Directions:
Print every line below. Match each one exactly.

[Extracted entries Boundary: Start]

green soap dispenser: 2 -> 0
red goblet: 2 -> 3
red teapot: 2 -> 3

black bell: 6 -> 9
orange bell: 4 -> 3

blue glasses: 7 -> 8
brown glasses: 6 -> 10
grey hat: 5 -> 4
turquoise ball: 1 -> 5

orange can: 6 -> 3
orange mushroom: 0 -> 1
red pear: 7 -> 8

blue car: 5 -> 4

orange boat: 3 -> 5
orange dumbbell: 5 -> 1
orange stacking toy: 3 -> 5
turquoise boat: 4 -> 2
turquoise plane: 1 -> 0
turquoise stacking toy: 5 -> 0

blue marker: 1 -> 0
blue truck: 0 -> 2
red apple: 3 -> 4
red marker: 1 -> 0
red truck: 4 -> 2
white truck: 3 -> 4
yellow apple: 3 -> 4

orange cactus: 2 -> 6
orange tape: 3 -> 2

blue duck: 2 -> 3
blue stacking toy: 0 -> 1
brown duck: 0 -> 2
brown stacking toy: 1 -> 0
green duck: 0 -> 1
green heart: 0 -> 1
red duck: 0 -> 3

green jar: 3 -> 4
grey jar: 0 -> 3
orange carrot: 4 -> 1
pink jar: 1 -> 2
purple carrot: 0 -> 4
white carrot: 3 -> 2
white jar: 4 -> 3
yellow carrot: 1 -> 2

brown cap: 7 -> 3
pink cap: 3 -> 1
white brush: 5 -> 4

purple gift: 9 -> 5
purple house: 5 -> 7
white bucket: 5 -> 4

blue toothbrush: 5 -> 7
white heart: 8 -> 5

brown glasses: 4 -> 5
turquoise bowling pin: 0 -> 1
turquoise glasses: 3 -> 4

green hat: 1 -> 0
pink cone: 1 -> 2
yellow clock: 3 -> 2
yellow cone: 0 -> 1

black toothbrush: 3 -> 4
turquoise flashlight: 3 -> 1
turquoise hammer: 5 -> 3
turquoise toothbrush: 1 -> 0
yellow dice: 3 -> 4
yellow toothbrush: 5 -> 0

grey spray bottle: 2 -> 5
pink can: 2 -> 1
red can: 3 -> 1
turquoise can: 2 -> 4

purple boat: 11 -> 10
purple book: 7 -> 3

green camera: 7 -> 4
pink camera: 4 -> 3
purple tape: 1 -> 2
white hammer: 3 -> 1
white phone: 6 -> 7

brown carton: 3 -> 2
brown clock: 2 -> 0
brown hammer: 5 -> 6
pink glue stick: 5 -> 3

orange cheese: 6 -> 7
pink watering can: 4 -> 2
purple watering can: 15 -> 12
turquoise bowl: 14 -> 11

[Extracted entries Boundary: End]

Result for this task:
green soap dispenser: 2 -> 0
red goblet: 2 -> 3
red teapot: 2 -> 3

black bell: 6 -> 9
orange bell: 4 -> 3

blue glasses: 7 -> 8
brown glasses: 6 -> 10
grey hat: 5 -> 4
turquoise ball: 1 -> 5

orange can: 6 -> 3
orange mushroom: 0 -> 1
red pear: 7 -> 8

blue car: 5 -> 4

orange boat: 3 -> 5
orange dumbbell: 5 -> 1
orange stacking toy: 3 -> 5
turquoise boat: 4 -> 2
turquoise plane: 1 -> 0
turquoise stacking toy: 5 -> 0

blue marker: 1 -> 0
blue truck: 0 -> 2
red apple: 3 -> 4
red marker: 1 -> 0
red truck: 4 -> 2
white truck: 3 -> 4
yellow apple: 3 -> 4

orange cactus: 2 -> 6
orange tape: 3 -> 2

blue duck: 2 -> 3
blue stacking toy: 0 -> 1
brown duck: 0 -> 2
brown stacking toy: 1 -> 0
green duck: 0 -> 1
green heart: 0 -> 1
red duck: 0 -> 3

green jar: 3 -> 4
grey jar: 0 -> 3
orange carrot: 4 -> 1
pink jar: 1 -> 2
purple carrot: 0 -> 4
white carrot: 3 -> 2
white jar: 4 -> 3
yellow carrot: 1 -> 2

brown cap: 7 -> 3
pink cap: 3 -> 1
white brush: 5 -> 4

purple gift: 9 -> 5
purple house: 5 -> 7
white bucket: 5 -> 4

blue toothbrush: 5 -> 7
white heart: 8 -> 5

brown glasses: 4 -> 5
turquoise bowling pin: 0 -> 1
turquoise glasses: 3 -> 4

green hat: 1 -> 0
pink cone: 1 -> 2
yellow clock: 3 -> 2
yellow cone: 0 -> 1

black toothbrush: 3 -> 4
turquoise flashlight: 3 -> 1
turquoise hammer: 5 -> 3
turquoise toothbrush: 1 -> 0
yellow dice: 3 -> 4
yellow toothbrush: 5 -> 0

grey spray bottle: 2 -> 5
pink can: 2 -> 1
red can: 3 -> 1
turquoise can: 2 -> 4

purple boat: 11 -> 10
purple book: 7 -> 3

green camera: 7 -> 4
pink camera: 4 -> 3
purple tape: 1 -> 2
white hammer: 3 -> 1
white phone: 6 -> 7

brown carton: 3 -> 2
brown clock: 2 -> 0
brown hammer: 5 -> 6
pink glue stick: 5 -> 3

orange cheese: 6 -> 7
pink watering can: 4 -> 2
purple watering can: 15 -> 12
turquoise bowl: 14 -> 11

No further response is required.